PROBLEM: Type the records that follow again exactly as written, but drop the pictures.

(Edited layout image data)
────────────────────
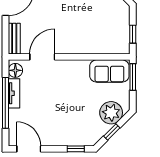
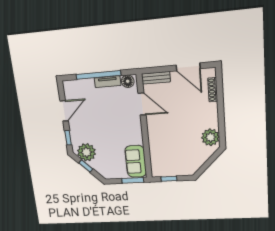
plant: (111, 113) -> (86, 152), moved
door: (29, 149) -> (64, 111), moved

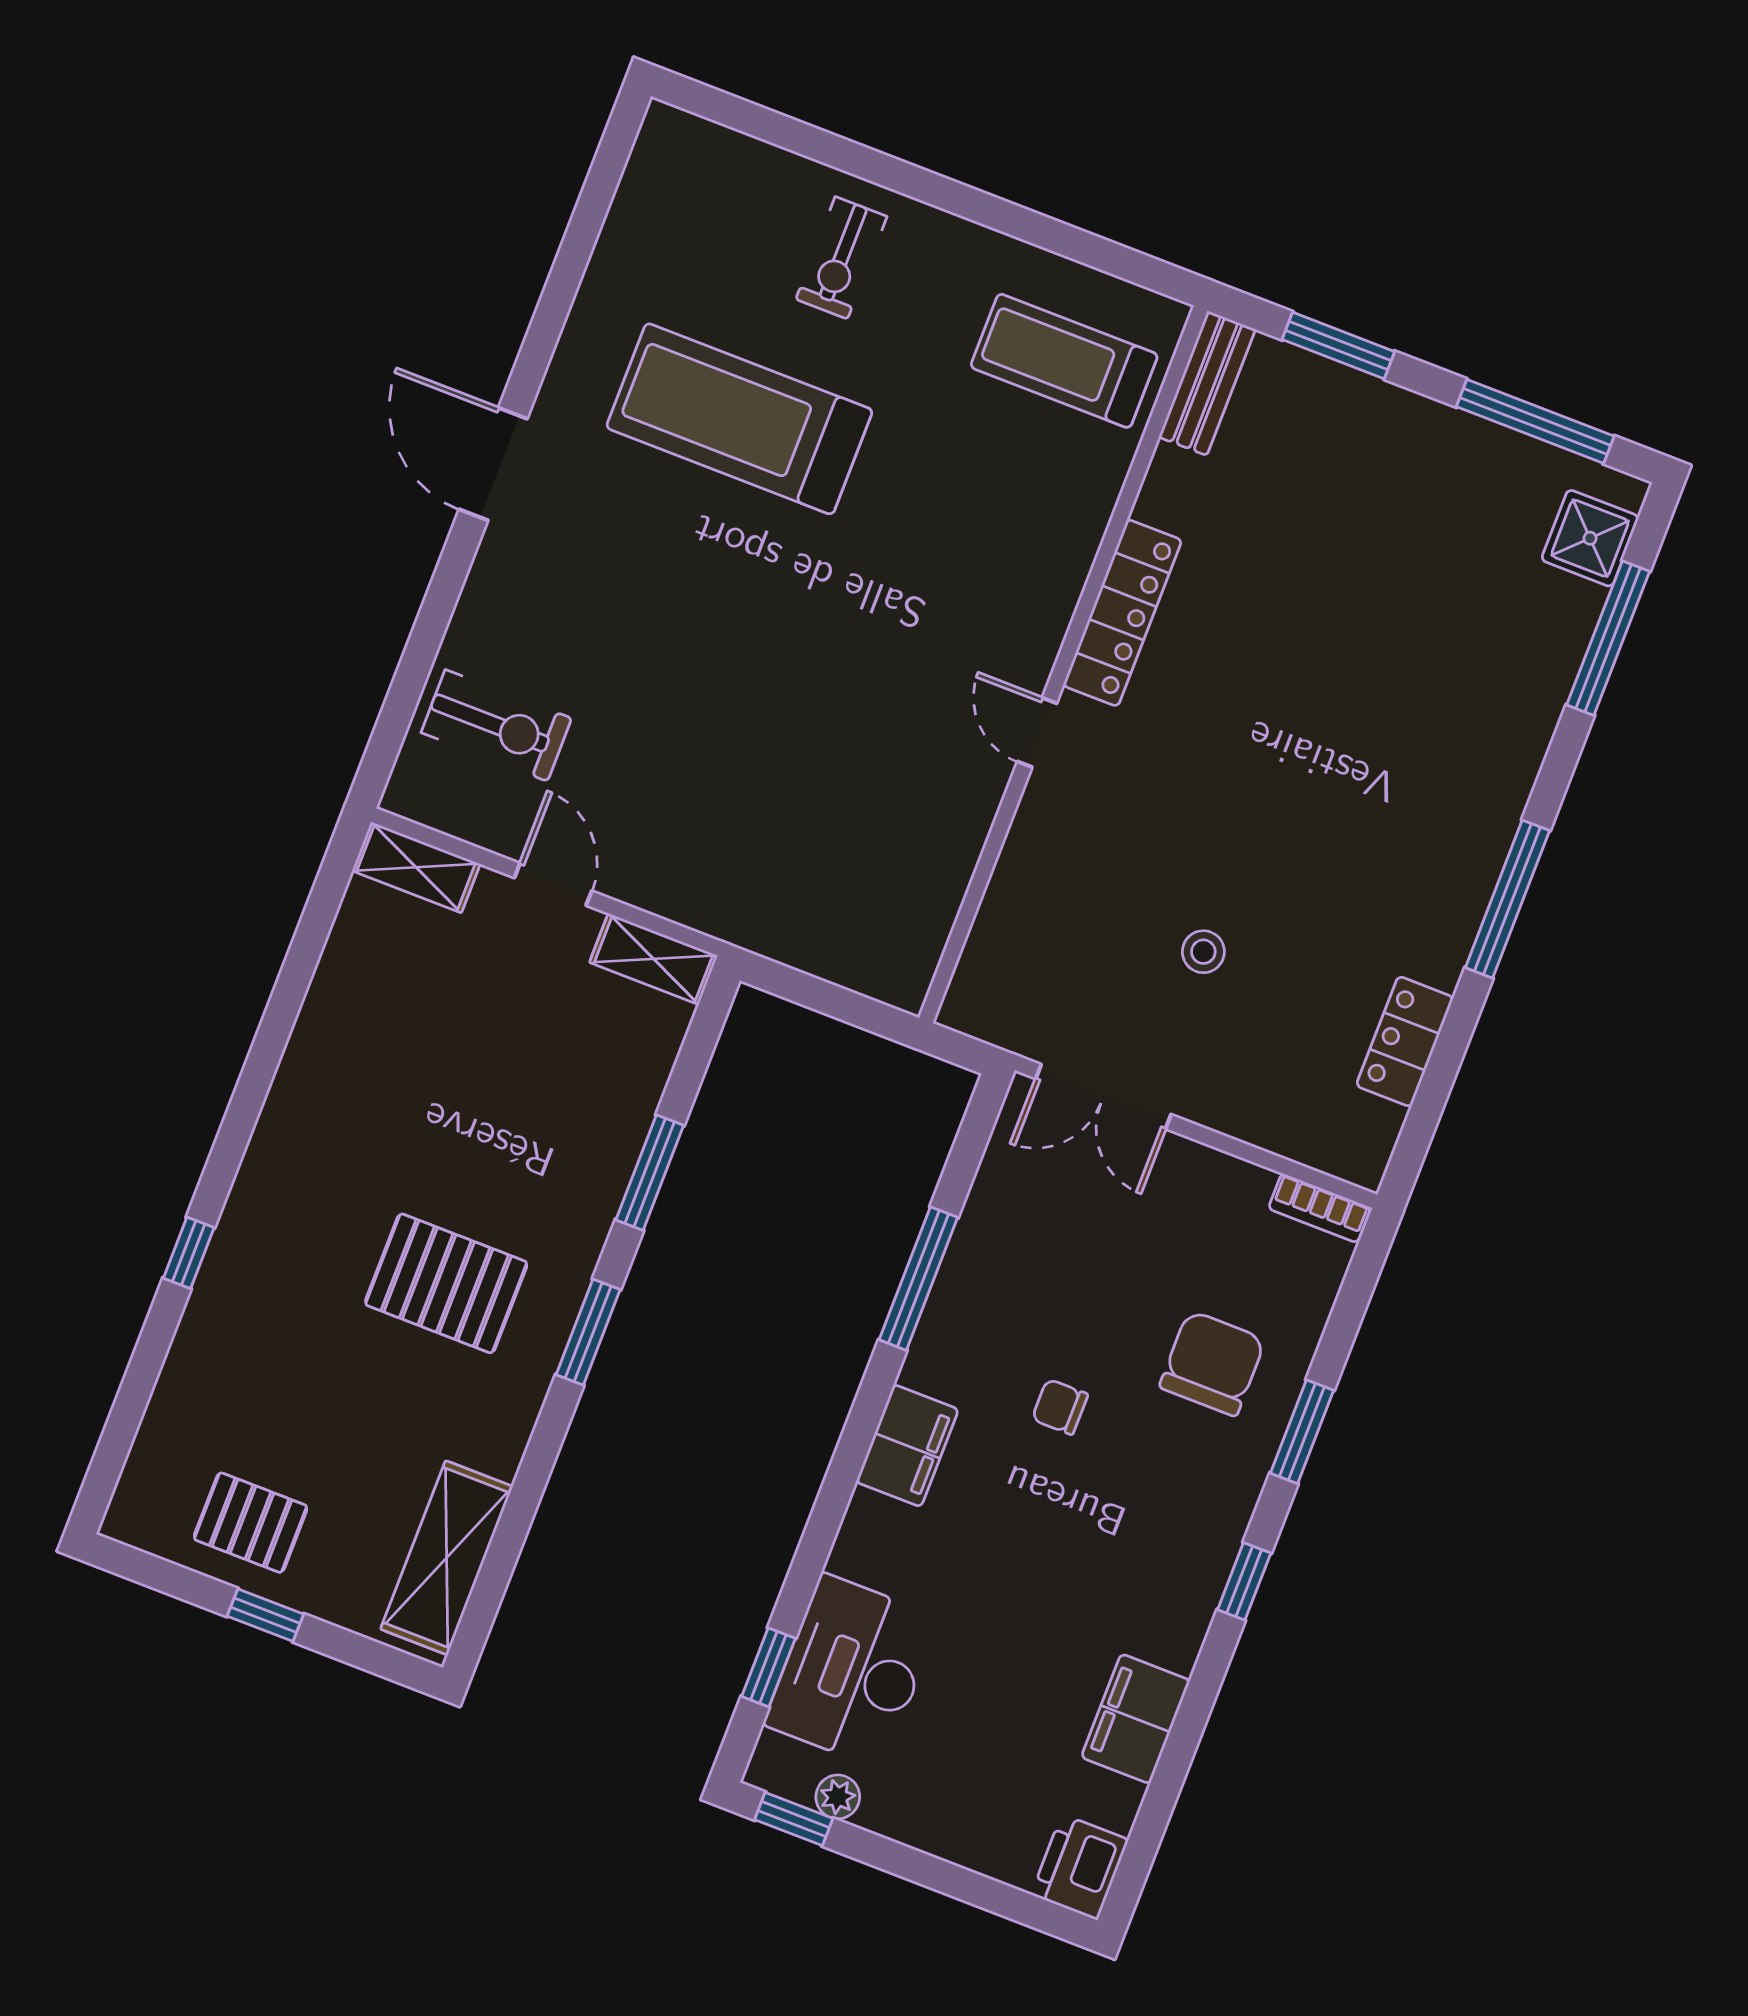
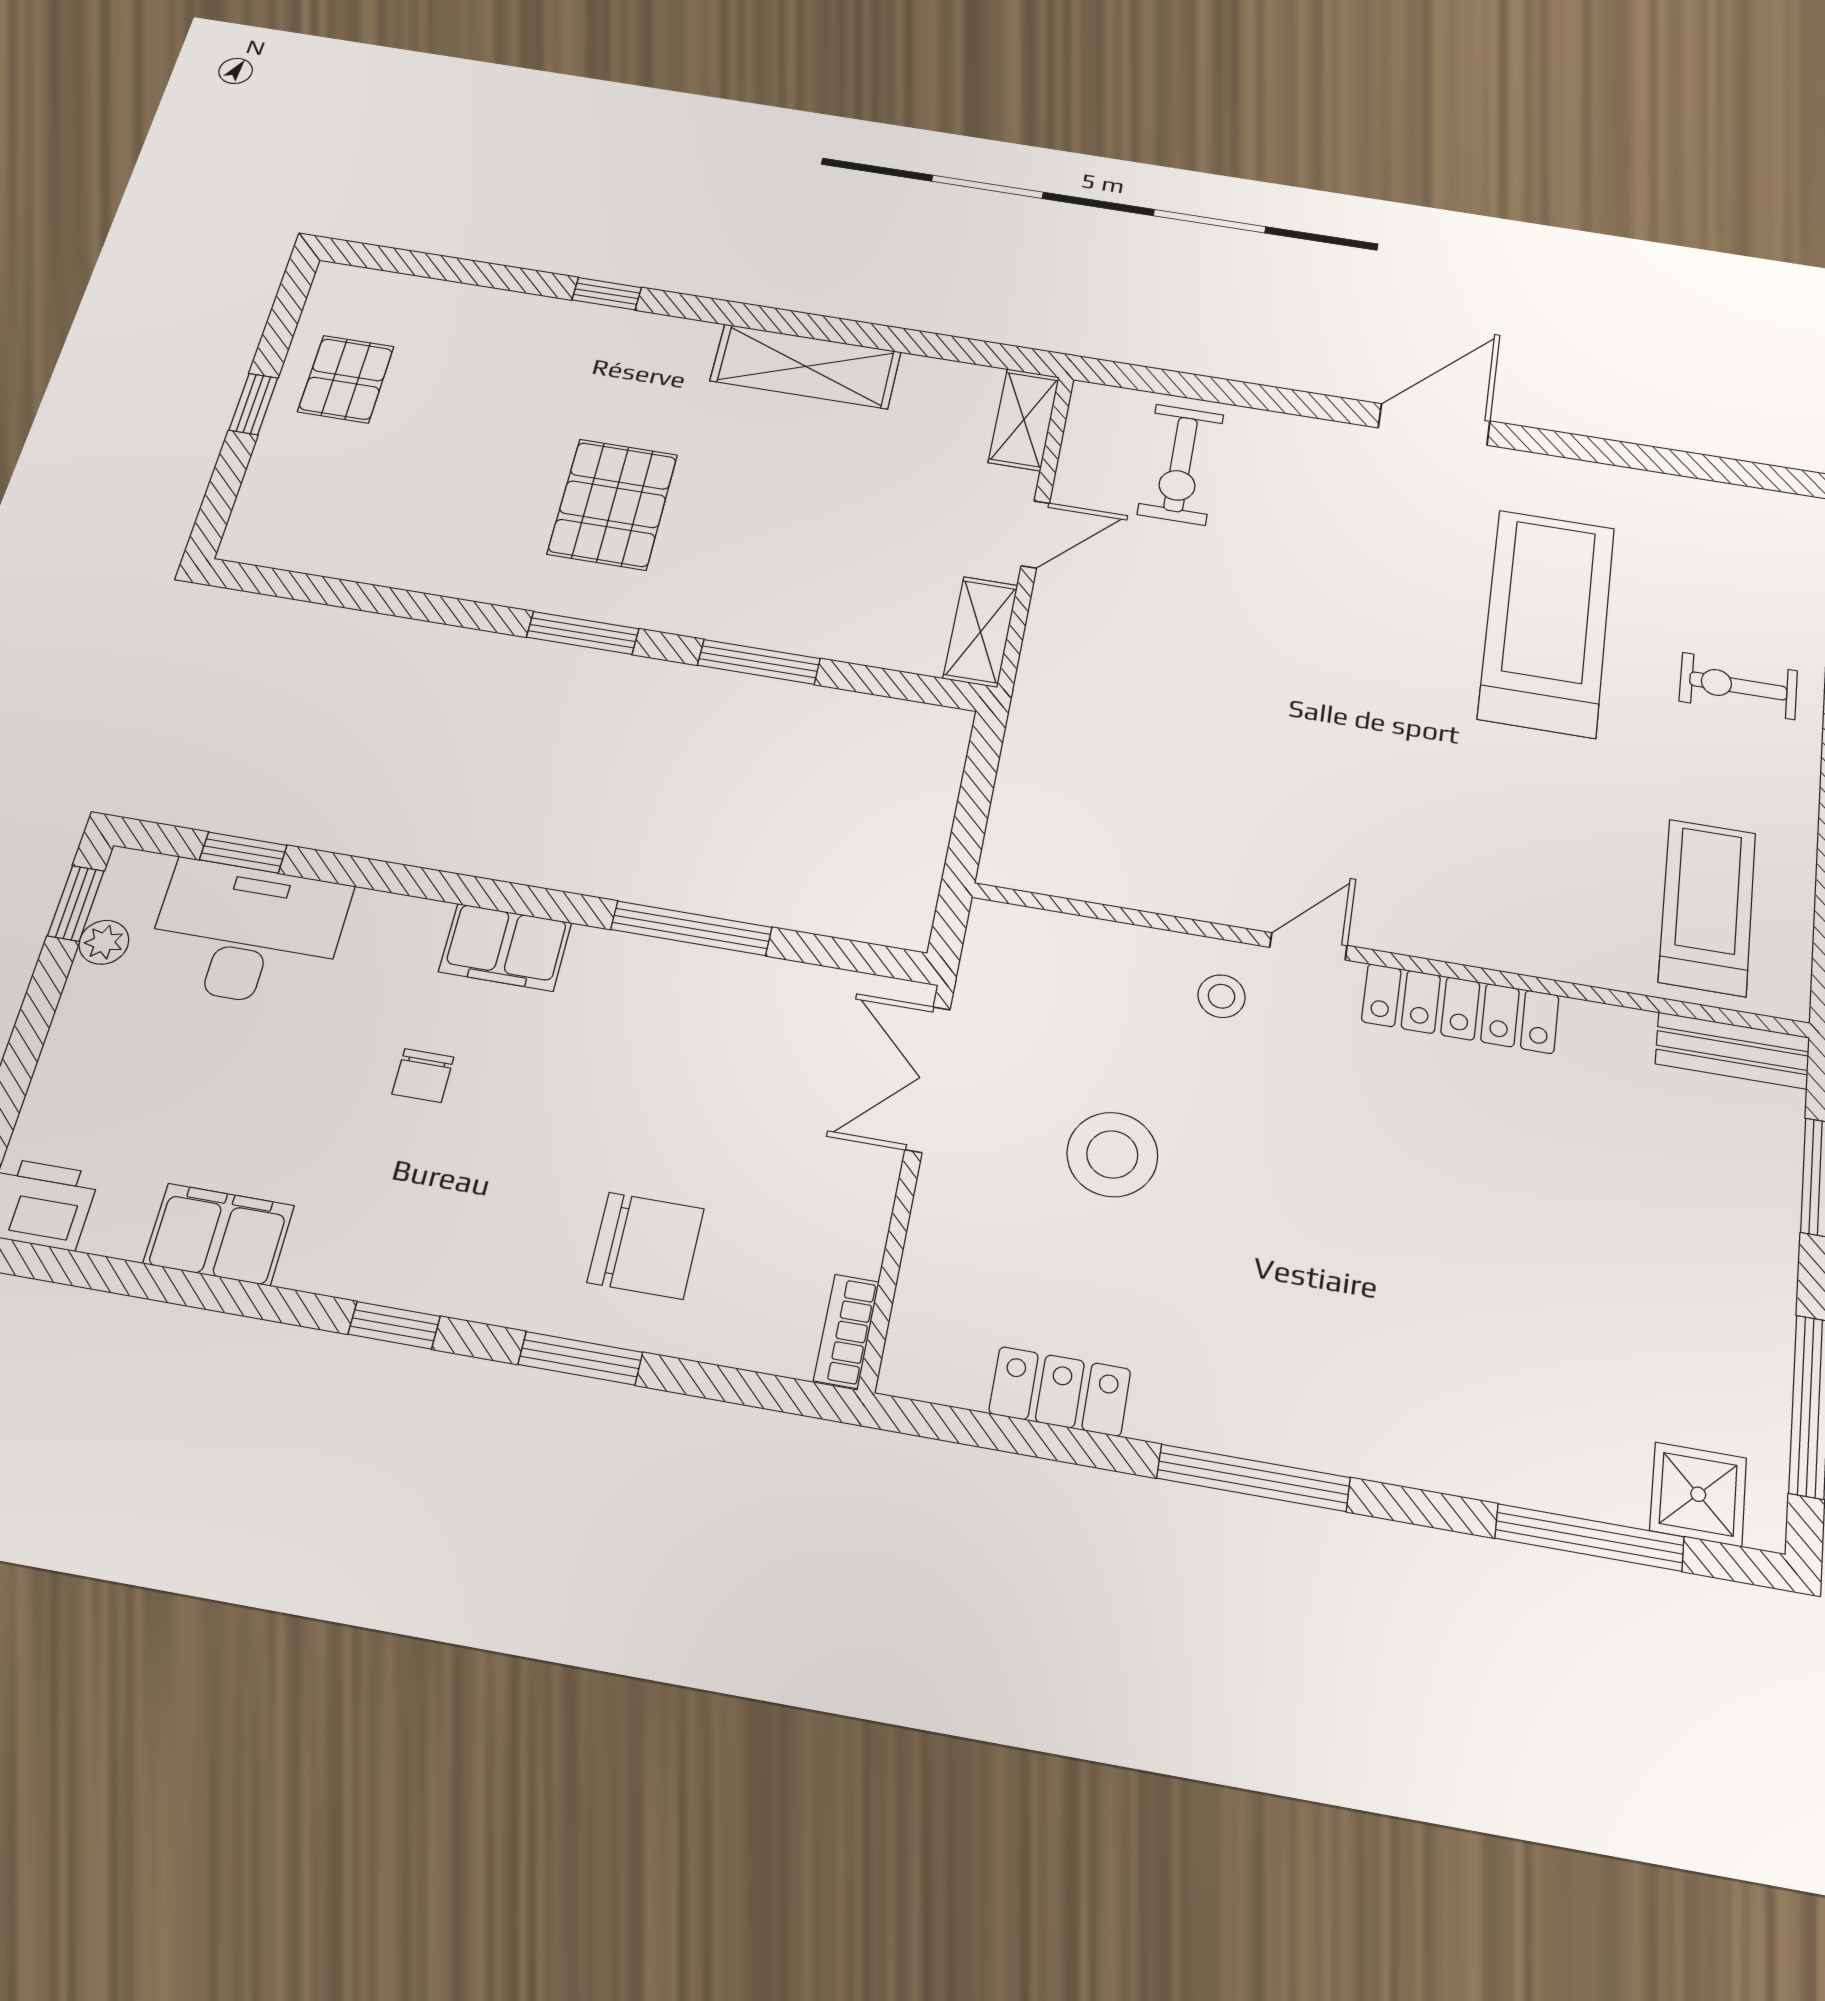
stool: (1072, 822) -> (1222, 996), added
stool: (1203, 952) -> (1112, 1154), width x1.89, depth x1.89
chair: (1060, 1407) -> (423, 1076), moved, turned 180
shelving: (447, 1558) -> (806, 366), moved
────────────────────
EXERCISE ANSWER:
plant: (111, 113) -> (86, 152), moved
door: (29, 149) -> (64, 111), moved

stool: (1072, 822) -> (1222, 996), added
stool: (1203, 952) -> (1112, 1154), width x1.89, depth x1.89
chair: (1060, 1407) -> (423, 1076), moved, turned 180
shelving: (447, 1558) -> (806, 366), moved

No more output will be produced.